Below are entries. Copy exactly the lines running from the line that holds "yellow box: 5 -> 2" to the line that holds "brown pawn: 0 -> 1", with both ends included.
★ ★ ★ ★
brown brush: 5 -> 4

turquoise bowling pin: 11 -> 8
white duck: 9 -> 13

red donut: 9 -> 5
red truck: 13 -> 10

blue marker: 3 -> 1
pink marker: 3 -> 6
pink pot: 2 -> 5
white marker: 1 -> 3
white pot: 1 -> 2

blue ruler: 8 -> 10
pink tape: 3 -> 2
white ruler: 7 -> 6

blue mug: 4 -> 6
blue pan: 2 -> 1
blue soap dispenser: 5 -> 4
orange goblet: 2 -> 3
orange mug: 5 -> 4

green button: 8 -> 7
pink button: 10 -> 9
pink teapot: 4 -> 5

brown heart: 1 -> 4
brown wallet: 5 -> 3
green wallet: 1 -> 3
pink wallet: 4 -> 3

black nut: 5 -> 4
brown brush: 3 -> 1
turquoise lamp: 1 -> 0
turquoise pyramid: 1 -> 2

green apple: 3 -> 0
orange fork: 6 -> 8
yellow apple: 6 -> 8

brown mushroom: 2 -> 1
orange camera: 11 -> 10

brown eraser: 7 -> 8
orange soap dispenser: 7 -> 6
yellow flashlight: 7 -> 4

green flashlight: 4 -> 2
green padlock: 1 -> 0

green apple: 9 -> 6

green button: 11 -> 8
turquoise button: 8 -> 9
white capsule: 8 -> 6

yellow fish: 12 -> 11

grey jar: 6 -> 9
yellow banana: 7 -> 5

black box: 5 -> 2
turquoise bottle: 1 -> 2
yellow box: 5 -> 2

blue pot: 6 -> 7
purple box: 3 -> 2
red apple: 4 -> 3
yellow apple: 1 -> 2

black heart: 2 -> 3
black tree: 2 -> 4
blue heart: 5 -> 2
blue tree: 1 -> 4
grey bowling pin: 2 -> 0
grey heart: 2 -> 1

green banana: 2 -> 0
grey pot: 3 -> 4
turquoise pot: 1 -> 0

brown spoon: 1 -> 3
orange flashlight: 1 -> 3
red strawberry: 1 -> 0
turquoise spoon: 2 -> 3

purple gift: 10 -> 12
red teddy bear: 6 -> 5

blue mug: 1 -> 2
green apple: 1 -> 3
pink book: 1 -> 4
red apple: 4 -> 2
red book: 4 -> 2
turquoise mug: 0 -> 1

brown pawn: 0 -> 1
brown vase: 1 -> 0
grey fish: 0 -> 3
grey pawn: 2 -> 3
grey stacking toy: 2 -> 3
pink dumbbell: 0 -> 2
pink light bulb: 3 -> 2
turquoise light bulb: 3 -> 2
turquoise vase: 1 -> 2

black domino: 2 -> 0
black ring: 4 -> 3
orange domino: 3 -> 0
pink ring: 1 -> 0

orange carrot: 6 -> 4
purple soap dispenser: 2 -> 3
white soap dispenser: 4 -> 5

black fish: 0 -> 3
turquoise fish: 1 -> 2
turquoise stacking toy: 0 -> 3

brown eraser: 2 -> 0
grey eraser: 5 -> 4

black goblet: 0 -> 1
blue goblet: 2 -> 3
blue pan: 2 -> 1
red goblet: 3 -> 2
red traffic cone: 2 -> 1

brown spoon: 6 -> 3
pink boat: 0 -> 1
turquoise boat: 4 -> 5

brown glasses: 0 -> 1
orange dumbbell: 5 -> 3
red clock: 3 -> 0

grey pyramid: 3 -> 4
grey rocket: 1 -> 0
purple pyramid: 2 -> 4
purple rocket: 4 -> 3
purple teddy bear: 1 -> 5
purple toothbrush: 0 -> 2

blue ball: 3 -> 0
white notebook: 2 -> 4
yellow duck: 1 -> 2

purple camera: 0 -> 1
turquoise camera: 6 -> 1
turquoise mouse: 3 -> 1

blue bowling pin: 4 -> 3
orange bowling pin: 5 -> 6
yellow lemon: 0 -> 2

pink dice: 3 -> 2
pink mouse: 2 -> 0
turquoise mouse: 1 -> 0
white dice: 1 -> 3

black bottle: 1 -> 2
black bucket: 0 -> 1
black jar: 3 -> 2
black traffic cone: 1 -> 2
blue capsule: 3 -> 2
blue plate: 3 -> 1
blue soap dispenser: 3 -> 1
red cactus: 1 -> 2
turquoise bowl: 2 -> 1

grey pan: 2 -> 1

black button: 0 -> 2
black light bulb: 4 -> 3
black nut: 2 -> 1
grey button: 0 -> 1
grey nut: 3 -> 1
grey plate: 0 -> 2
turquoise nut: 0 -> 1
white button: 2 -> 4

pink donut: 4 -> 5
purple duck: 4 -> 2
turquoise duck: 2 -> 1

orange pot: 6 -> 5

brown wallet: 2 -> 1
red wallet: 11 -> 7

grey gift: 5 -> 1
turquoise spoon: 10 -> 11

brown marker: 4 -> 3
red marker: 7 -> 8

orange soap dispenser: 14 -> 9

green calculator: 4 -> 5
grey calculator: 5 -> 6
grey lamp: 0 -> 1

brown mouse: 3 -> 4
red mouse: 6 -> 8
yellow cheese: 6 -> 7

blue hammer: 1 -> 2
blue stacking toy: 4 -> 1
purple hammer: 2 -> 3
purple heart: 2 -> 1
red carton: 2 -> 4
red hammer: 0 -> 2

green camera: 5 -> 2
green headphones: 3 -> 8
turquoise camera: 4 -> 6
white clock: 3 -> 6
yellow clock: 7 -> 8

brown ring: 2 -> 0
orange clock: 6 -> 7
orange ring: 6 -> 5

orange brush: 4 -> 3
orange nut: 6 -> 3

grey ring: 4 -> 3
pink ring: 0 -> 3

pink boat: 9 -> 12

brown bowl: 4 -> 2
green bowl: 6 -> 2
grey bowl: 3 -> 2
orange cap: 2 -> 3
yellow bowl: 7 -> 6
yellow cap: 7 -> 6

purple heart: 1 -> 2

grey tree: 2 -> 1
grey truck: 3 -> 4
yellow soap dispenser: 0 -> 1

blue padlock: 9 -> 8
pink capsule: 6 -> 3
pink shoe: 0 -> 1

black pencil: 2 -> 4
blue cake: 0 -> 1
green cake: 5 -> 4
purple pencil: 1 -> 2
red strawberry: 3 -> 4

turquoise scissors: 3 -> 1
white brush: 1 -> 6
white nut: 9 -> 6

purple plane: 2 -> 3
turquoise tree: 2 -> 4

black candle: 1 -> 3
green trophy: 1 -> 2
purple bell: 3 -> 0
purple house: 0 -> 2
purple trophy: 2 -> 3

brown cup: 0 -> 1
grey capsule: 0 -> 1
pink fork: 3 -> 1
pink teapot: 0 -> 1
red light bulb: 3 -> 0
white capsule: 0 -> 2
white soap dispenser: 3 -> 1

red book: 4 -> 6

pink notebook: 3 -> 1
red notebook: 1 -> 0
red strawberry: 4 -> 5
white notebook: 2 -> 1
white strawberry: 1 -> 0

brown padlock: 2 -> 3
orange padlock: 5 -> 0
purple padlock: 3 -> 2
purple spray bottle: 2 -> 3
★ ★ ★ ★
ANSWER FOR THIS EXERCISE:
yellow box: 5 -> 2

blue pot: 6 -> 7
purple box: 3 -> 2
red apple: 4 -> 3
yellow apple: 1 -> 2

black heart: 2 -> 3
black tree: 2 -> 4
blue heart: 5 -> 2
blue tree: 1 -> 4
grey bowling pin: 2 -> 0
grey heart: 2 -> 1

green banana: 2 -> 0
grey pot: 3 -> 4
turquoise pot: 1 -> 0

brown spoon: 1 -> 3
orange flashlight: 1 -> 3
red strawberry: 1 -> 0
turquoise spoon: 2 -> 3

purple gift: 10 -> 12
red teddy bear: 6 -> 5

blue mug: 1 -> 2
green apple: 1 -> 3
pink book: 1 -> 4
red apple: 4 -> 2
red book: 4 -> 2
turquoise mug: 0 -> 1

brown pawn: 0 -> 1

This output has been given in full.